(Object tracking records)
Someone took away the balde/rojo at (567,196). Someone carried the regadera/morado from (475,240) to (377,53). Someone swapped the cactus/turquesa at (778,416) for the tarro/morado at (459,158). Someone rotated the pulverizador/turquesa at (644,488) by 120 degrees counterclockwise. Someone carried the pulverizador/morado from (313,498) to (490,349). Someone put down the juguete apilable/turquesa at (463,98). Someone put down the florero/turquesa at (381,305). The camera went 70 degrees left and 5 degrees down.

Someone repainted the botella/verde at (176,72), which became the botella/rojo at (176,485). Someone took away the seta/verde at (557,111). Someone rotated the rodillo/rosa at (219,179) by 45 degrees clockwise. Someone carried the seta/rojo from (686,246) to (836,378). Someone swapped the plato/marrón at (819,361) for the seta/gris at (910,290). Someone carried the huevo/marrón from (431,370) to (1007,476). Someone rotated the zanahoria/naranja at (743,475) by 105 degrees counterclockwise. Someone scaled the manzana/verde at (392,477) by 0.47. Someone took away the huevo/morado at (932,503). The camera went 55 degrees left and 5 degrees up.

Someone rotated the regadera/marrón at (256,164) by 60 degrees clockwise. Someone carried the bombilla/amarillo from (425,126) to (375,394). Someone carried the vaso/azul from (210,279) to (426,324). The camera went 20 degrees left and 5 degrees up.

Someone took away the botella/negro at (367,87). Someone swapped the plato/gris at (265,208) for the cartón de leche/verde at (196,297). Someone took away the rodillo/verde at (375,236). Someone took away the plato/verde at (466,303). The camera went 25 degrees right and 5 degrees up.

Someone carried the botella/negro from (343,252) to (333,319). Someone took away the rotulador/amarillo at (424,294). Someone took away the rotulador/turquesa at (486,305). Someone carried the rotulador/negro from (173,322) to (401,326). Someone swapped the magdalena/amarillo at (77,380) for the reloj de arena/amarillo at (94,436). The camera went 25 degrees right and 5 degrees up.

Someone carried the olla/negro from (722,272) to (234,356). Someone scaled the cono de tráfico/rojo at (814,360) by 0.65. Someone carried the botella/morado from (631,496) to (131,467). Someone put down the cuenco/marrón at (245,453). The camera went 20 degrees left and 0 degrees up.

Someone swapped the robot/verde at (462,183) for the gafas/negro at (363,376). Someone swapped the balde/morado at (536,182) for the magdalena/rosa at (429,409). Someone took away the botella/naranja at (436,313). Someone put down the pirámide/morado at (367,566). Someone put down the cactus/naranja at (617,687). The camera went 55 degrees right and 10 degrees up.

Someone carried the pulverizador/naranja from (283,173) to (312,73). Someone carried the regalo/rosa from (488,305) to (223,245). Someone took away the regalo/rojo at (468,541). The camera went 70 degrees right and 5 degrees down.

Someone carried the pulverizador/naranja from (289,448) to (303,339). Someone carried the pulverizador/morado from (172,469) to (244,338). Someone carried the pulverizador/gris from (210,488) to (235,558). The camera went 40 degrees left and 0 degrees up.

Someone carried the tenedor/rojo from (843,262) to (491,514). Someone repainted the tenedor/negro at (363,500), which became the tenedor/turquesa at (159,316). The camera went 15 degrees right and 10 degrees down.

### What this task involves:
A verbatim transcription of all the entries above is required.

### Your solution:
Someone took away the balde/rojo at (567,196). Someone carried the regadera/morado from (475,240) to (377,53). Someone swapped the cactus/turquesa at (778,416) for the tarro/morado at (459,158). Someone rotated the pulverizador/turquesa at (644,488) by 120 degrees counterclockwise. Someone carried the pulverizador/morado from (313,498) to (490,349). Someone put down the juguete apilable/turquesa at (463,98). Someone put down the florero/turquesa at (381,305). The camera went 70 degrees left and 5 degrees down.

Someone repainted the botella/verde at (176,72), which became the botella/rojo at (176,485). Someone took away the seta/verde at (557,111). Someone rotated the rodillo/rosa at (219,179) by 45 degrees clockwise. Someone carried the seta/rojo from (686,246) to (836,378). Someone swapped the plato/marrón at (819,361) for the seta/gris at (910,290). Someone carried the huevo/marrón from (431,370) to (1007,476). Someone rotated the zanahoria/naranja at (743,475) by 105 degrees counterclockwise. Someone scaled the manzana/verde at (392,477) by 0.47. Someone took away the huevo/morado at (932,503). The camera went 55 degrees left and 5 degrees up.

Someone rotated the regadera/marrón at (256,164) by 60 degrees clockwise. Someone carried the bombilla/amarillo from (425,126) to (375,394). Someone carried the vaso/azul from (210,279) to (426,324). The camera went 20 degrees left and 5 degrees up.

Someone took away the botella/negro at (367,87). Someone swapped the plato/gris at (265,208) for the cartón de leche/verde at (196,297). Someone took away the rodillo/verde at (375,236). Someone took away the plato/verde at (466,303). The camera went 25 degrees right and 5 degrees up.

Someone carried the botella/negro from (343,252) to (333,319). Someone took away the rotulador/amarillo at (424,294). Someone took away the rotulador/turquesa at (486,305). Someone carried the rotulador/negro from (173,322) to (401,326). Someone swapped the magdalena/amarillo at (77,380) for the reloj de arena/amarillo at (94,436). The camera went 25 degrees right and 5 degrees up.

Someone carried the olla/negro from (722,272) to (234,356). Someone scaled the cono de tráfico/rojo at (814,360) by 0.65. Someone carried the botella/morado from (631,496) to (131,467). Someone put down the cuenco/marrón at (245,453). The camera went 20 degrees left and 0 degrees up.

Someone swapped the robot/verde at (462,183) for the gafas/negro at (363,376). Someone swapped the balde/morado at (536,182) for the magdalena/rosa at (429,409). Someone took away the botella/naranja at (436,313). Someone put down the pirámide/morado at (367,566). Someone put down the cactus/naranja at (617,687). The camera went 55 degrees right and 10 degrees up.

Someone carried the pulverizador/naranja from (283,173) to (312,73). Someone carried the regalo/rosa from (488,305) to (223,245). Someone took away the regalo/rojo at (468,541). The camera went 70 degrees right and 5 degrees down.

Someone carried the pulverizador/naranja from (289,448) to (303,339). Someone carried the pulverizador/morado from (172,469) to (244,338). Someone carried the pulverizador/gris from (210,488) to (235,558). The camera went 40 degrees left and 0 degrees up.

Someone carried the tenedor/rojo from (843,262) to (491,514). Someone repainted the tenedor/negro at (363,500), which became the tenedor/turquesa at (159,316). The camera went 15 degrees right and 10 degrees down.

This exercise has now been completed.